◆ **YOUR OBJECTIVE**
Beginning with the line that holds "BT pin RXD: D6 -> D0", copy every remaining line of the listing below exactly, and leave the pictures out.

◆ **DATA SUPPLIED**
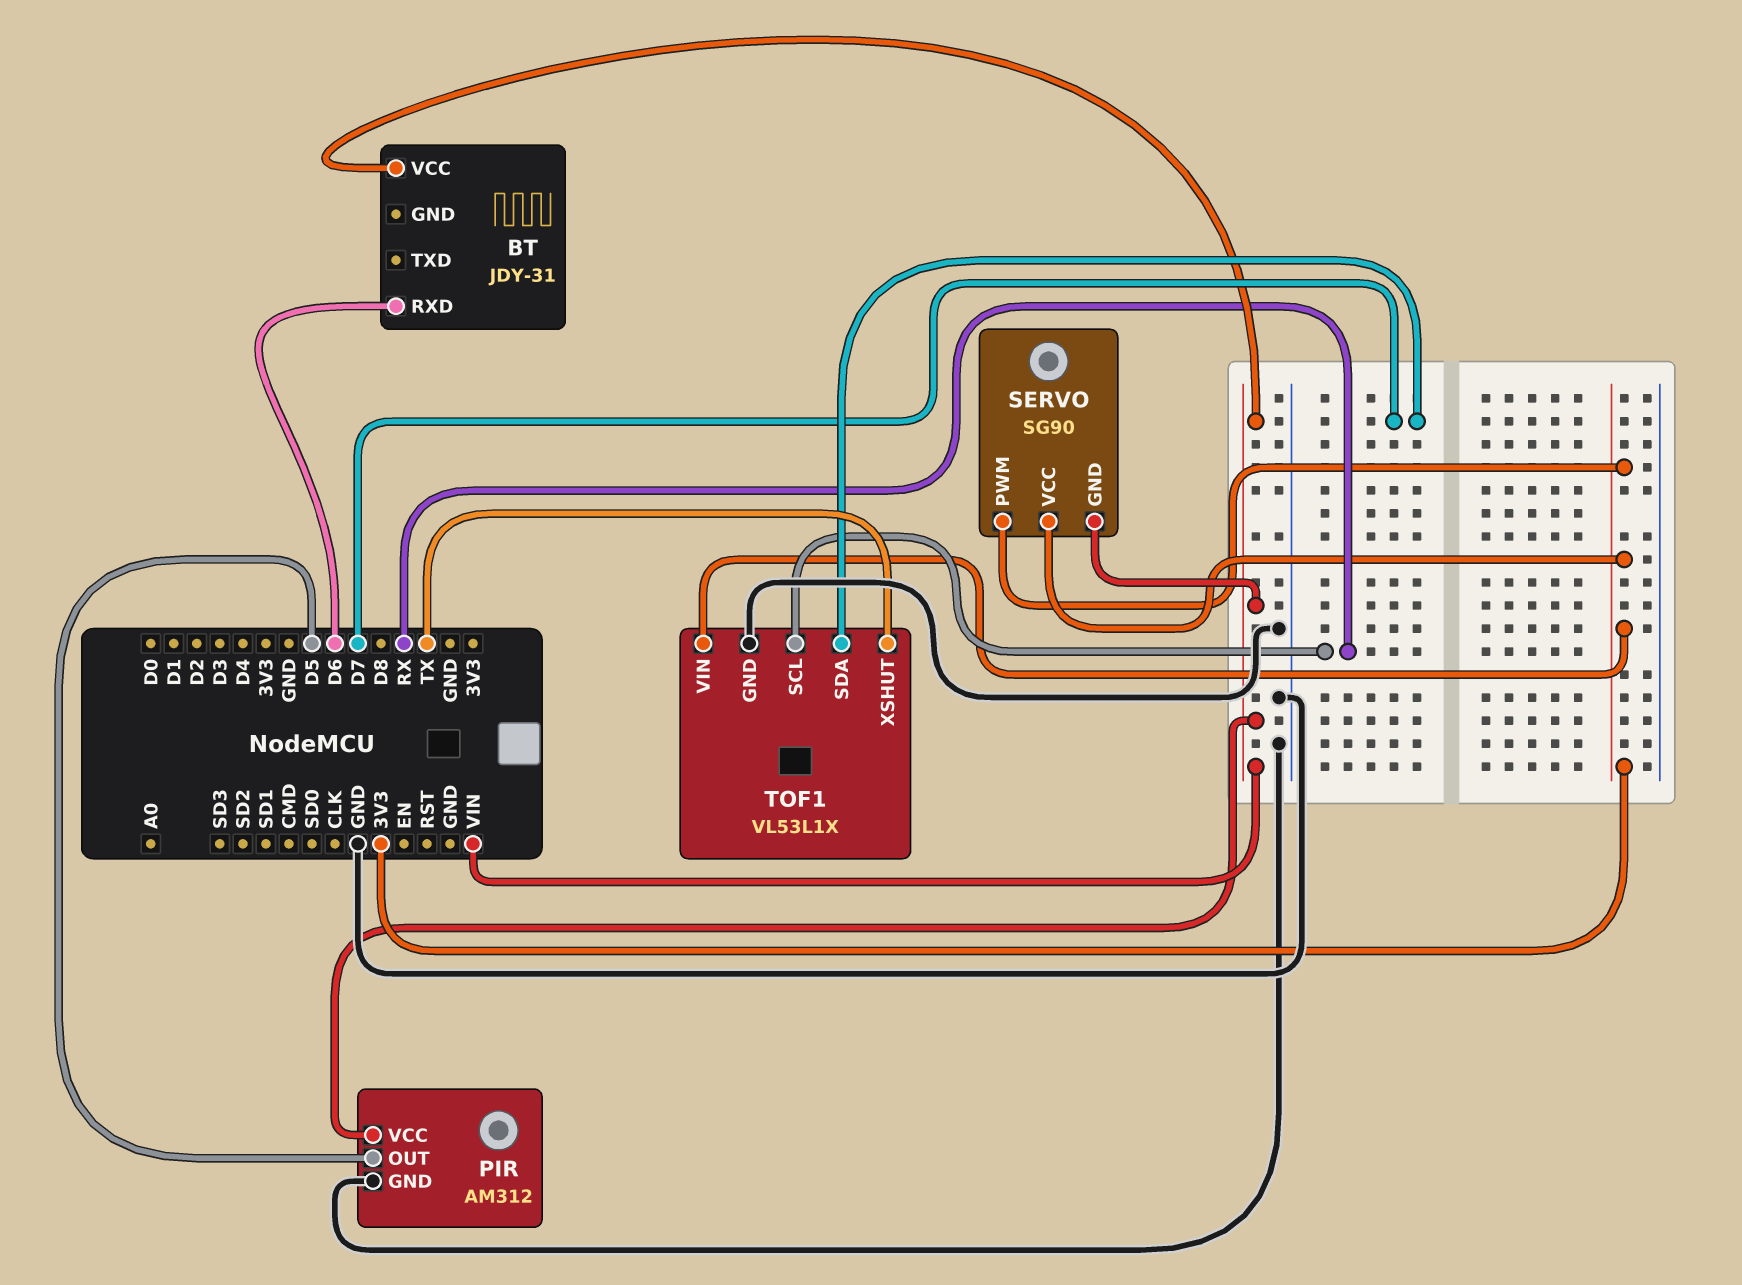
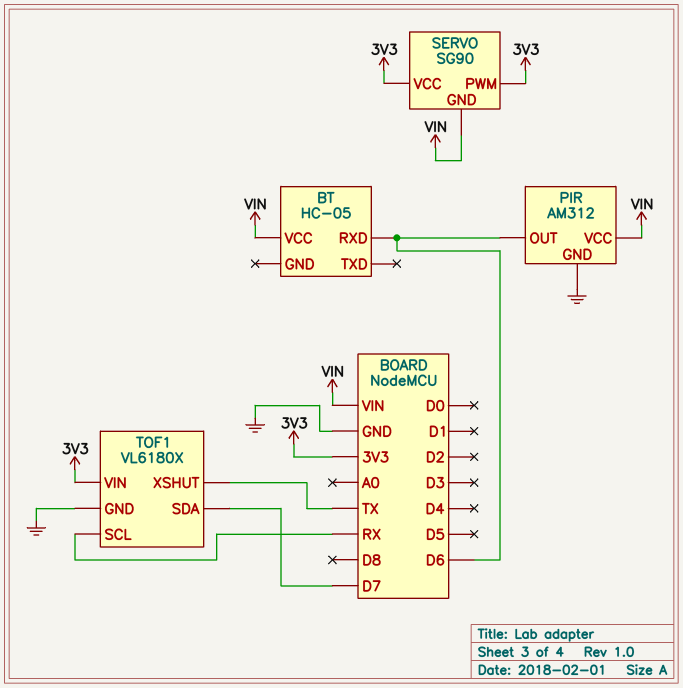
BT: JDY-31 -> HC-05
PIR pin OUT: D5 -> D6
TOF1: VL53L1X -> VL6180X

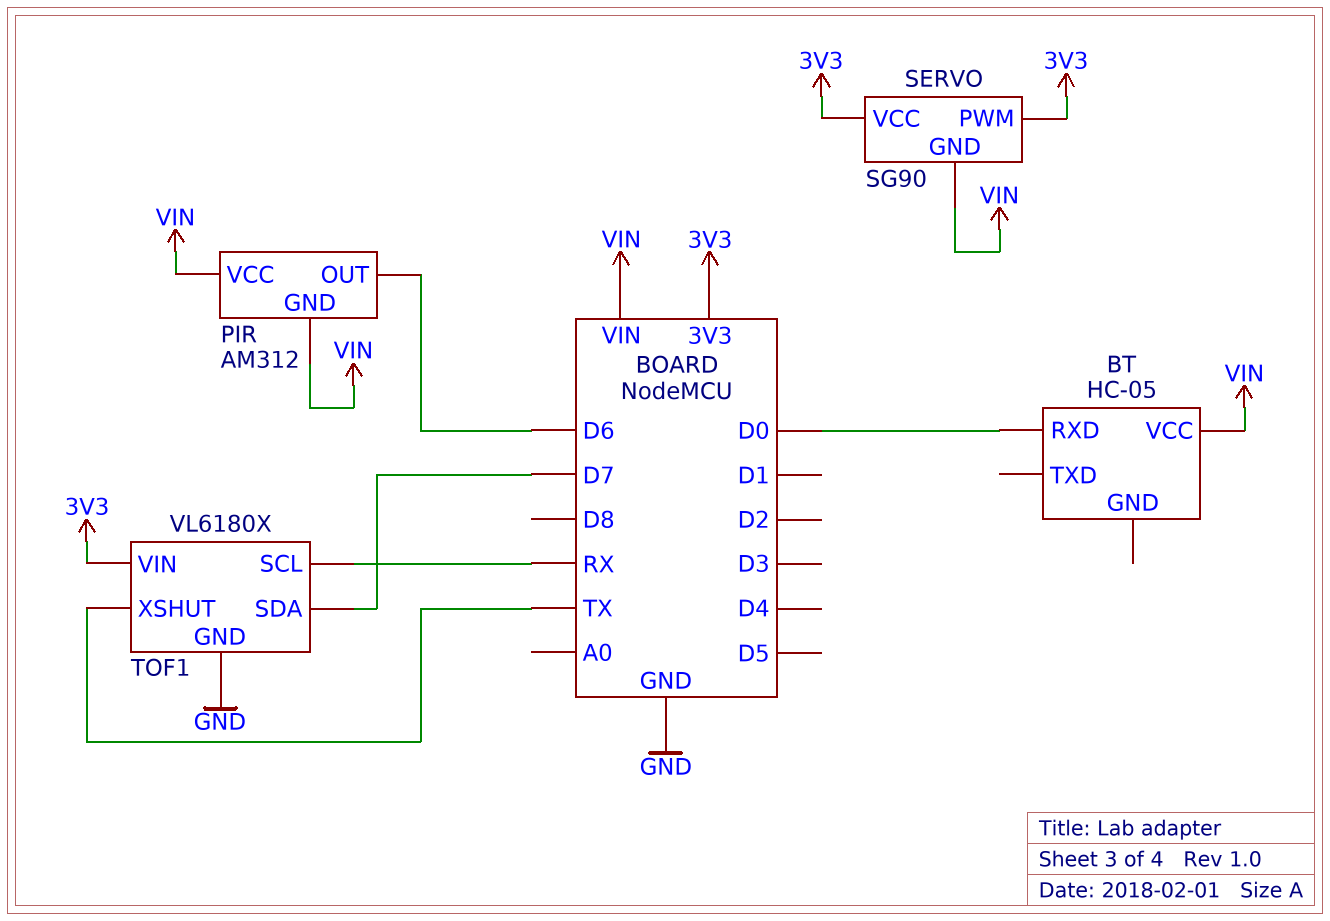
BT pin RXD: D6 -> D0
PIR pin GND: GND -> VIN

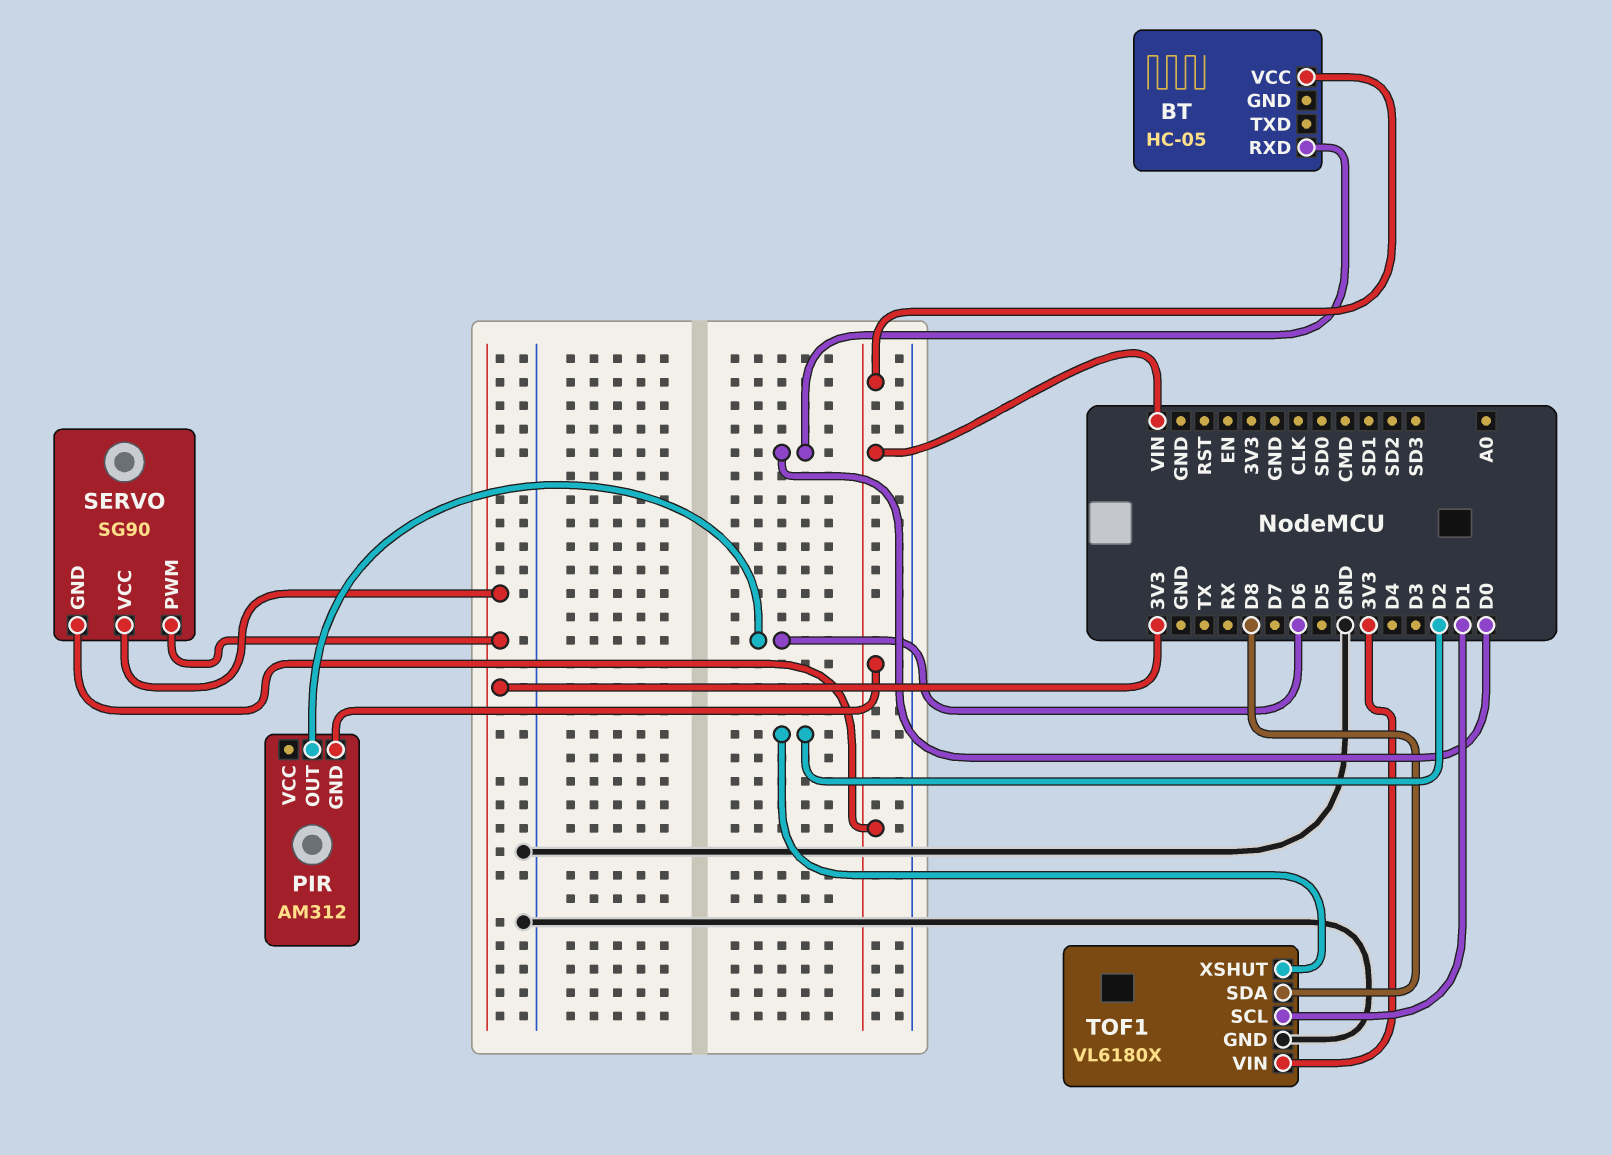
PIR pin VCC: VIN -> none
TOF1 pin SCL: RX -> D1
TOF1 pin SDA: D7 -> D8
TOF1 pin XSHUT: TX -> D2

◆ **RESULT OF THIS EXERCISE**
BT pin RXD: D6 -> D0
PIR pin GND: GND -> VIN

PIR pin VCC: VIN -> none
TOF1 pin SCL: RX -> D1
TOF1 pin SDA: D7 -> D8
TOF1 pin XSHUT: TX -> D2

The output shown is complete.